**Your task**
Please retype exactly, and with nothing added, the lines of the material from the one with "orange egg: 2 -> 0" through the final one.

**Records for this task**

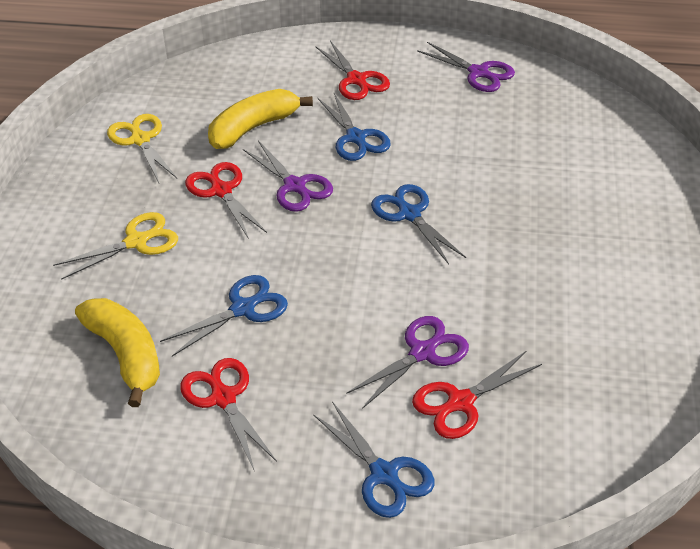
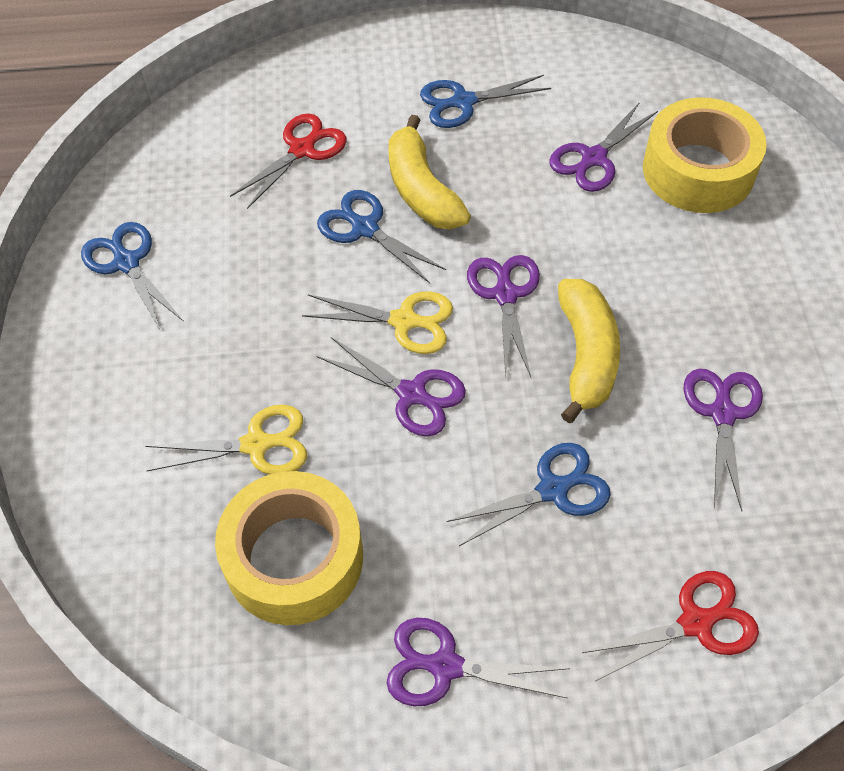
purple scissors: 3 -> 5
red scissors: 4 -> 2
yellow tape: 0 -> 2

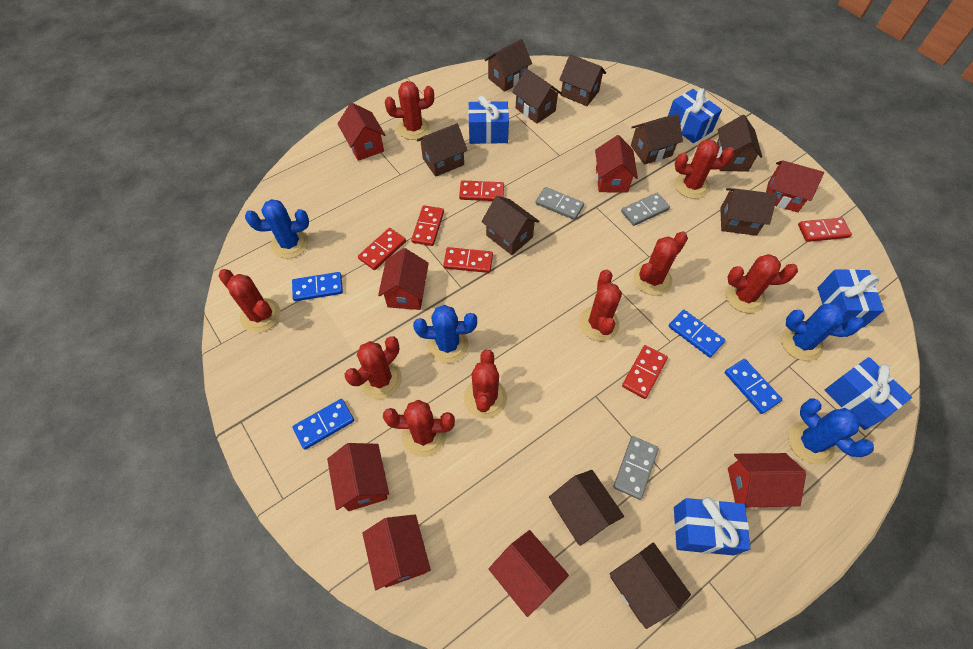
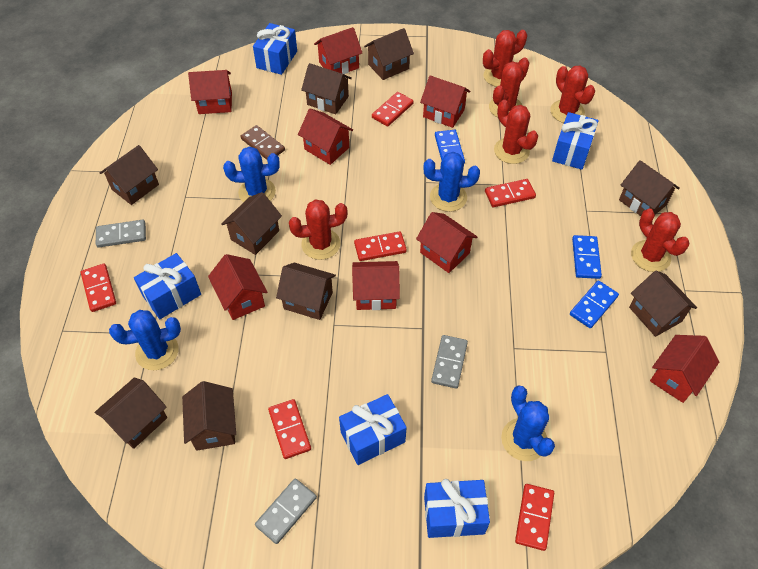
blue domino: 4 -> 3
brown domino: 0 -> 1
brown house: 10 -> 9
red cactus: 9 -> 6

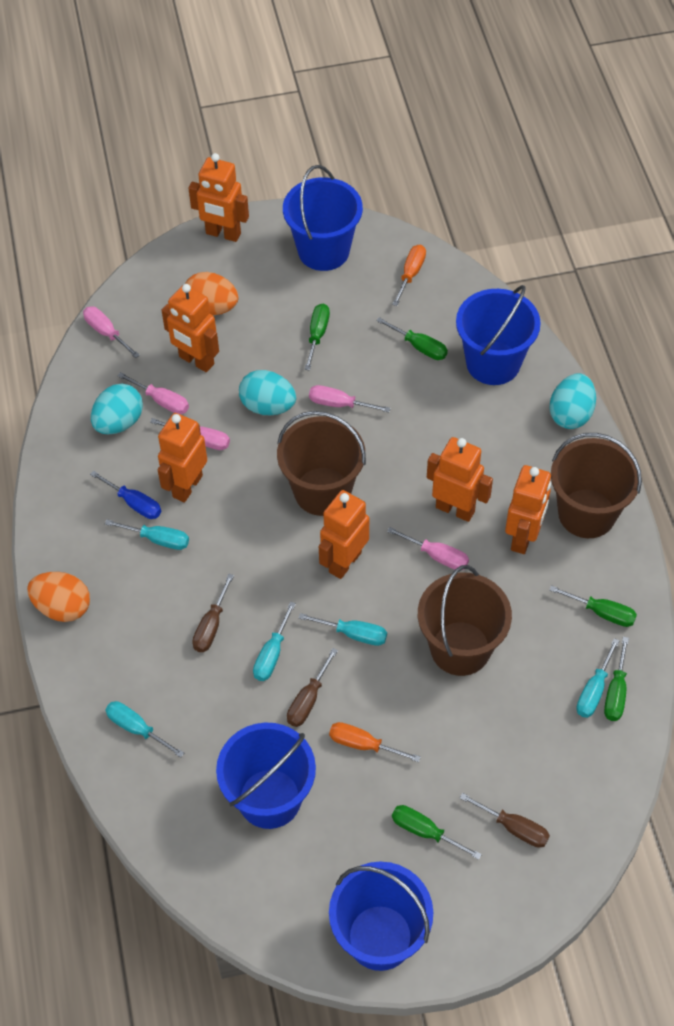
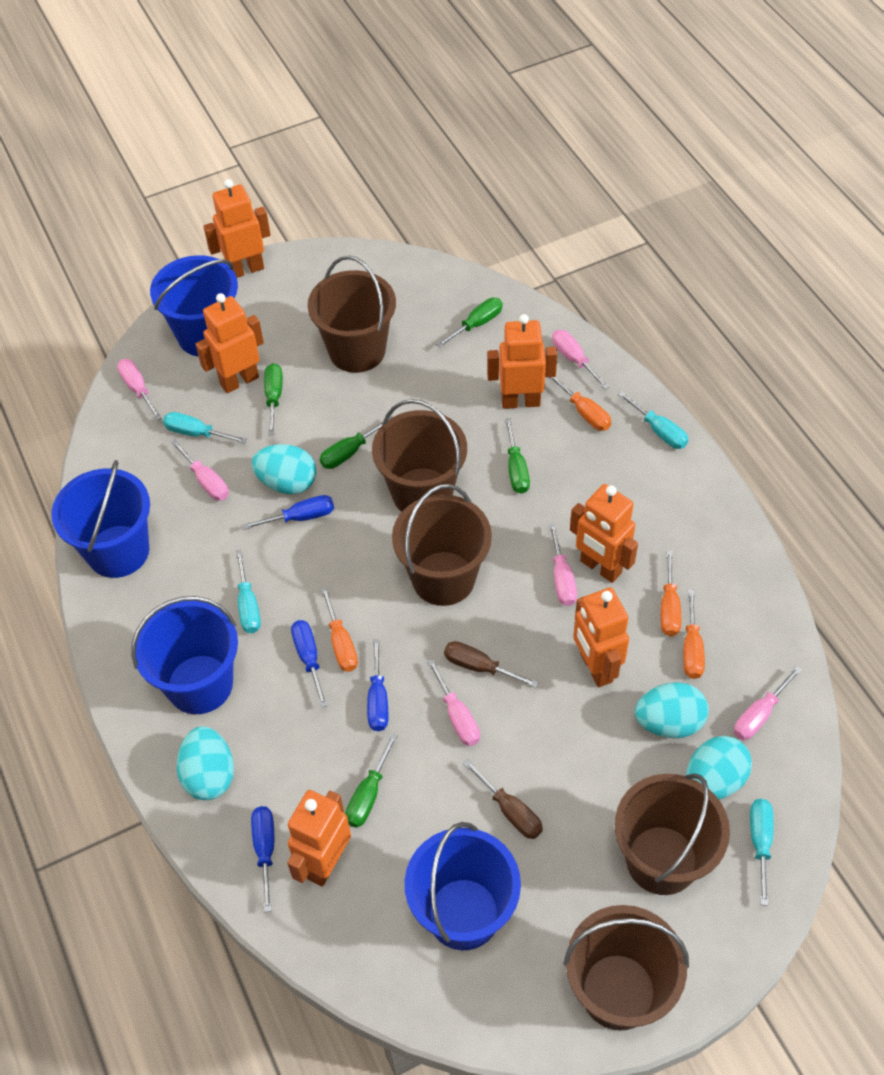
blue screwdriver: 1 -> 4
brown bucket: 3 -> 5
brown screwdriver: 3 -> 2
orange egg: 2 -> 0
orange screwdriver: 2 -> 4
pink screwdriver: 5 -> 6
turquoise egg: 3 -> 4
turquoise screwdriver: 5 -> 4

**Answer section**
orange egg: 2 -> 0
orange screwdriver: 2 -> 4
pink screwdriver: 5 -> 6
turquoise egg: 3 -> 4
turquoise screwdriver: 5 -> 4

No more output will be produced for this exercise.